BEGIN Available records

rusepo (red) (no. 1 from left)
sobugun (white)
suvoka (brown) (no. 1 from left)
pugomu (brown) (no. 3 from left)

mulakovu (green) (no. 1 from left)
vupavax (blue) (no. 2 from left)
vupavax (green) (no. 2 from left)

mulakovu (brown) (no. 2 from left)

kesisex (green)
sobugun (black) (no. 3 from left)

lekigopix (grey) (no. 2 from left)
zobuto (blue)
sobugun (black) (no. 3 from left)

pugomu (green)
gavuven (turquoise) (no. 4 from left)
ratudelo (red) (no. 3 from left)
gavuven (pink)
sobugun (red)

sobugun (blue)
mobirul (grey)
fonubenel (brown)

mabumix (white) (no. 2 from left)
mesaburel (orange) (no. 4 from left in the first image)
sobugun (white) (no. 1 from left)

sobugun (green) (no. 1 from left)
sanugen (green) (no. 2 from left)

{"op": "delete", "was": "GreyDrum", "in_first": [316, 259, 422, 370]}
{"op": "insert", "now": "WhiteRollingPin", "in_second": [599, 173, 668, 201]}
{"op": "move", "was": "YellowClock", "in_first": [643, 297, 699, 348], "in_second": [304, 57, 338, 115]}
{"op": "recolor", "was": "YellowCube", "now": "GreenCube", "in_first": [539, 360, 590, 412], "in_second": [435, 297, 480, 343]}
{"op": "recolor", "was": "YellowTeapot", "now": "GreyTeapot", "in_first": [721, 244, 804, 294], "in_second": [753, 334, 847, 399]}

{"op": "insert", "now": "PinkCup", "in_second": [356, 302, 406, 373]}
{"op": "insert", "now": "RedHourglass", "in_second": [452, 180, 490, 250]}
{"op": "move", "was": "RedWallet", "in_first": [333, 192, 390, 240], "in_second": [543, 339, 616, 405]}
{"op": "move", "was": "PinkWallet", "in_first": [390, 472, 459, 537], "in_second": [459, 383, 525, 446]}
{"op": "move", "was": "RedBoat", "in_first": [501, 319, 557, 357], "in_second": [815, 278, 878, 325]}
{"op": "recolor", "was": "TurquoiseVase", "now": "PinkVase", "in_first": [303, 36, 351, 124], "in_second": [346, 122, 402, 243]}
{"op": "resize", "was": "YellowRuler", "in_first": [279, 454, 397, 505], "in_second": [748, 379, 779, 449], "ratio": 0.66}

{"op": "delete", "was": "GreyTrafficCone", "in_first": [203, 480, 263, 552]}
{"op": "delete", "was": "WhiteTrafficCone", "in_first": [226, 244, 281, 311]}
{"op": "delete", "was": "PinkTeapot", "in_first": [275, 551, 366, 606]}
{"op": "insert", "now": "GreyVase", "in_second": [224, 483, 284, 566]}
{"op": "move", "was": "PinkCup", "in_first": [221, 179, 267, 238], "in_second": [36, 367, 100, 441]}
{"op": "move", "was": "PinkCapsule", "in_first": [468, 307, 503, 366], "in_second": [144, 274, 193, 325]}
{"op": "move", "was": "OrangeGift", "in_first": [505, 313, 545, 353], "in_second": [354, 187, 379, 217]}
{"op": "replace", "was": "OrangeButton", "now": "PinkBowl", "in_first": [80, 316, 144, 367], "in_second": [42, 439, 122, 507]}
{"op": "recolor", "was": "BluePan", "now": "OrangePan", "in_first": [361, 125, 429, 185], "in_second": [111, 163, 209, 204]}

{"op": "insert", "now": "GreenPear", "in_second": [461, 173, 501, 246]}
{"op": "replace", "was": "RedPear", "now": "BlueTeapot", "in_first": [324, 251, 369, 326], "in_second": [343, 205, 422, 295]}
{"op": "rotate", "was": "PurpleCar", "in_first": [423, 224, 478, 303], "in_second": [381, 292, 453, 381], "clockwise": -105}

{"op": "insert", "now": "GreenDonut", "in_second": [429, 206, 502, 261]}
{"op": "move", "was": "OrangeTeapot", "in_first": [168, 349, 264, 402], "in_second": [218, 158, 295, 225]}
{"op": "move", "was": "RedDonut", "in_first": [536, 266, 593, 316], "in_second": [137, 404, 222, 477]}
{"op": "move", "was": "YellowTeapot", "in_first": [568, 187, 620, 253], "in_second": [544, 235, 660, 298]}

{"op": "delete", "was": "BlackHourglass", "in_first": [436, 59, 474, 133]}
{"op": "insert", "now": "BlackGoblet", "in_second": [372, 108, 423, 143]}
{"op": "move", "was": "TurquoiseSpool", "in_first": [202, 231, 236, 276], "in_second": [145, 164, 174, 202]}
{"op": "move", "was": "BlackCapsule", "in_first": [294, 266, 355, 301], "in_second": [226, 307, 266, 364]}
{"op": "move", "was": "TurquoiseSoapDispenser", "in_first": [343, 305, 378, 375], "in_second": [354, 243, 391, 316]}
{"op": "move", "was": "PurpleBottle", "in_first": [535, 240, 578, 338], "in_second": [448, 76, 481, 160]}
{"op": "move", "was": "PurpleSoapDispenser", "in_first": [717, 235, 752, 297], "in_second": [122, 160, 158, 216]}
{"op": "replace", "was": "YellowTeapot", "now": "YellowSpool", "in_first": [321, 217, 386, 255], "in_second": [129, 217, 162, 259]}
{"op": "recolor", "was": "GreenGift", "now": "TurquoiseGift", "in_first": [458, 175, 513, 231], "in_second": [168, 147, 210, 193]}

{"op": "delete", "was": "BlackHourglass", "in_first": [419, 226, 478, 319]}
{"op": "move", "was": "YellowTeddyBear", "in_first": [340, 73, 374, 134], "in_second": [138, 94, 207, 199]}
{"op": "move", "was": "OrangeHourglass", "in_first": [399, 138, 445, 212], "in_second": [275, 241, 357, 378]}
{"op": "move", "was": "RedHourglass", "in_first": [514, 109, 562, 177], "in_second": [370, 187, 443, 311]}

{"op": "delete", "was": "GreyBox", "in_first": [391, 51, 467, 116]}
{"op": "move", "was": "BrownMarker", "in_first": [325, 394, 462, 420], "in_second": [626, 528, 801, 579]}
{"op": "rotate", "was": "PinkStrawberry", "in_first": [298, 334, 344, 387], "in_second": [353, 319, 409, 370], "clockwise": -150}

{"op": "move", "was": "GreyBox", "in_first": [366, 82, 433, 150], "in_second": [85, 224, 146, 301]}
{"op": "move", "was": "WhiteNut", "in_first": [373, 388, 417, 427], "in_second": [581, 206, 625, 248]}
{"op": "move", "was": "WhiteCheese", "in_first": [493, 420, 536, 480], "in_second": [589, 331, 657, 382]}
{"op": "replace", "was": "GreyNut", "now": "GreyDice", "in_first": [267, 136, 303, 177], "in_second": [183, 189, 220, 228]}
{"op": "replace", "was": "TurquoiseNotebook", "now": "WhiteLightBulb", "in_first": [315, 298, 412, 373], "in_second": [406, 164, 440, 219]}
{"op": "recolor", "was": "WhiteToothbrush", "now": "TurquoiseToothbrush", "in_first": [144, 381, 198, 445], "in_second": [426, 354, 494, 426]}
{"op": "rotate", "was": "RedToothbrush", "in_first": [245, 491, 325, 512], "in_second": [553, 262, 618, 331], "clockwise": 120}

END Available records

§ **Assignment**
Could you please retype the lines from the start of the data through the line with "lekigopix (grey) (no. 2 from left)", both included, and nothing else?

§ **Answer**
rusepo (red) (no. 1 from left)
sobugun (white)
suvoka (brown) (no. 1 from left)
pugomu (brown) (no. 3 from left)

mulakovu (green) (no. 1 from left)
vupavax (blue) (no. 2 from left)
vupavax (green) (no. 2 from left)

mulakovu (brown) (no. 2 from left)

kesisex (green)
sobugun (black) (no. 3 from left)

lekigopix (grey) (no. 2 from left)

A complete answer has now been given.